*** Supplied entries ***

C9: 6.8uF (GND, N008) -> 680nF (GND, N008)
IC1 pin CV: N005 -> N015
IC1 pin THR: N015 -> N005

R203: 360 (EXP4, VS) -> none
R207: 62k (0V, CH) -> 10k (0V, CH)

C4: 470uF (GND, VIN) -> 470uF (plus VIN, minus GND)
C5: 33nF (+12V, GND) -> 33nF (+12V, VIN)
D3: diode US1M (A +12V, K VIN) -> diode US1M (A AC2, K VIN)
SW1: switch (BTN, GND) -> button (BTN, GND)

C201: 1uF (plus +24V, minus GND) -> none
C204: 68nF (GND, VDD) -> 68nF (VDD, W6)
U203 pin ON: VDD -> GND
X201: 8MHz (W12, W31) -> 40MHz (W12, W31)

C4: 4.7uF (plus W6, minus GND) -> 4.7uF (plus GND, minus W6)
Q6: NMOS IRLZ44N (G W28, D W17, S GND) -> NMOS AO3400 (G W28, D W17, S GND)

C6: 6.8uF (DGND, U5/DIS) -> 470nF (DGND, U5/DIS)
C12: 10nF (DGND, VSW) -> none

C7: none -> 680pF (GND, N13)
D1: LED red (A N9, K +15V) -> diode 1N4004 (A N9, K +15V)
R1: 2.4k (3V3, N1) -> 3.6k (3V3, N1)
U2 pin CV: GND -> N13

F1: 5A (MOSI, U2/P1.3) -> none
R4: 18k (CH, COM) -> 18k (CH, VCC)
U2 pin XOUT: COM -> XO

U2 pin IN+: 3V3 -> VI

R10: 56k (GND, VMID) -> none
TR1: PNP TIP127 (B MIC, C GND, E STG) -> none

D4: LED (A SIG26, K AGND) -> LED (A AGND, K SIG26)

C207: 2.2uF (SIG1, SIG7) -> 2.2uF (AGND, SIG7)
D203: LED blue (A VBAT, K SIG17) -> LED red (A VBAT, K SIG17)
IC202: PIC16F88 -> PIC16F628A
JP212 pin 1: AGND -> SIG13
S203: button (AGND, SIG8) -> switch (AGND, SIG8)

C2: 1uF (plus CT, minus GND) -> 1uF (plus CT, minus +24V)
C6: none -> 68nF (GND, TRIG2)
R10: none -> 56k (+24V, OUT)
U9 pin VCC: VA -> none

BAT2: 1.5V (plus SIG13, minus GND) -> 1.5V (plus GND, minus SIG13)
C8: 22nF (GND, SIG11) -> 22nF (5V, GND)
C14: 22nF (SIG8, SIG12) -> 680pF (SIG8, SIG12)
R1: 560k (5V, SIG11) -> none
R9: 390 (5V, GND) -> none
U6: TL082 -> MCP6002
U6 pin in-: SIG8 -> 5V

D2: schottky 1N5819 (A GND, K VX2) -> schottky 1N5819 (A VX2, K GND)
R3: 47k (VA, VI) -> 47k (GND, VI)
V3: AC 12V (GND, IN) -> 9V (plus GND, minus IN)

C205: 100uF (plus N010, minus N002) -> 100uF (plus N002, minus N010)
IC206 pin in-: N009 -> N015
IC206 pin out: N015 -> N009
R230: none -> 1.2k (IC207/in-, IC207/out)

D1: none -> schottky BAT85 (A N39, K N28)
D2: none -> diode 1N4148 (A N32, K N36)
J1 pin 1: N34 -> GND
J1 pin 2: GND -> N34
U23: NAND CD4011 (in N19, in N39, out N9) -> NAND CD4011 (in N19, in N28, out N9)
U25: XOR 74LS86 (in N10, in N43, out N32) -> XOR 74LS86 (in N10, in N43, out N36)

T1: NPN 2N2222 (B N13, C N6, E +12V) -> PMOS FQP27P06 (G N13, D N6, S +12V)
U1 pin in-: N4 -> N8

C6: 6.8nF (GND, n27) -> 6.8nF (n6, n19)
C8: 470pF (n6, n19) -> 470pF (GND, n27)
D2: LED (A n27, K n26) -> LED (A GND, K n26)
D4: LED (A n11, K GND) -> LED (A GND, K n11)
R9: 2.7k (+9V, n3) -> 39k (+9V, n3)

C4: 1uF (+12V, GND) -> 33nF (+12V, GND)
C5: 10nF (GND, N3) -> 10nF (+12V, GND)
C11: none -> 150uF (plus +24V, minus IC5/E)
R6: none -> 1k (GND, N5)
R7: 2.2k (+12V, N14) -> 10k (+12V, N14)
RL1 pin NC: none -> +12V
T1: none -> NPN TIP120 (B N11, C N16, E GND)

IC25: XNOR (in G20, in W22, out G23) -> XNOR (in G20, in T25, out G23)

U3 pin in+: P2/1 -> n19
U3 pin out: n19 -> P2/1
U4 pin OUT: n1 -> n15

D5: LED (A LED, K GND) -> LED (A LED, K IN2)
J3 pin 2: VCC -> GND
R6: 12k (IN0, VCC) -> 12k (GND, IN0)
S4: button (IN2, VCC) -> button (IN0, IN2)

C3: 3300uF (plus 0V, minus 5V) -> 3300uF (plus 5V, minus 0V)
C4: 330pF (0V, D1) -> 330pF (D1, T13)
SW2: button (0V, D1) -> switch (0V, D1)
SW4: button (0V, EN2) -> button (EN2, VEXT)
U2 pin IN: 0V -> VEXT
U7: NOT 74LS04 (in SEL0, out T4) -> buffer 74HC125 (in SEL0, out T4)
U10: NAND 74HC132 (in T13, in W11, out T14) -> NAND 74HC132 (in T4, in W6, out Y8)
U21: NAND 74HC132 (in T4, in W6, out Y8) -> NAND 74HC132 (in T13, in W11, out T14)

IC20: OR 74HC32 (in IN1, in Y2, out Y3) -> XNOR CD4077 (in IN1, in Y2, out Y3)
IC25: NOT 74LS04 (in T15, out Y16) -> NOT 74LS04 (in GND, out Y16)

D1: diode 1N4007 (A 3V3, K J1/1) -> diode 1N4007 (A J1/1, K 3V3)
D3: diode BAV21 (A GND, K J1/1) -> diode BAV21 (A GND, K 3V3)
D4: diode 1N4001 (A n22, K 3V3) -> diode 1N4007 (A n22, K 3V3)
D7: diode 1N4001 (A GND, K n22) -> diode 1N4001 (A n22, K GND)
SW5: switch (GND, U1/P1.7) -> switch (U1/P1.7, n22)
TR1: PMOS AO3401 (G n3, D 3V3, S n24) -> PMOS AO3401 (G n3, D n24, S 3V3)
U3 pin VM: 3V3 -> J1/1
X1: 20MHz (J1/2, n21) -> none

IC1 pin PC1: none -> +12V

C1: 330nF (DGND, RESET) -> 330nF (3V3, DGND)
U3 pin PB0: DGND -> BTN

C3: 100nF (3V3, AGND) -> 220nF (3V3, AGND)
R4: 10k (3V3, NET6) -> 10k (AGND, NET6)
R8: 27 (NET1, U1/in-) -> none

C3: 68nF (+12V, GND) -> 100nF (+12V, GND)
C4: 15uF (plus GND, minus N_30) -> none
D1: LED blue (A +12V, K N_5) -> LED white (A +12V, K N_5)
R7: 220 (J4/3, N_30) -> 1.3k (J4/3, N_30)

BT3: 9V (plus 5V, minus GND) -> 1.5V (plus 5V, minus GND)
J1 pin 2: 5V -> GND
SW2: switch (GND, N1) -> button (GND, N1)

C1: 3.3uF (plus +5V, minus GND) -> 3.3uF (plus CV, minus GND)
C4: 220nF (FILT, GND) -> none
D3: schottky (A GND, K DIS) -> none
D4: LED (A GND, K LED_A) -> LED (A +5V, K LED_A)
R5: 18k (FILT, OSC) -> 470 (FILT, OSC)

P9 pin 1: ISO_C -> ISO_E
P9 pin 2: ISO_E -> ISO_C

*** End of Supplied entries ***

Copy every line from the data that includes the string "VEXT".

Exercise output
SW4: button (0V, EN2) -> button (EN2, VEXT)
U2 pin IN: 0V -> VEXT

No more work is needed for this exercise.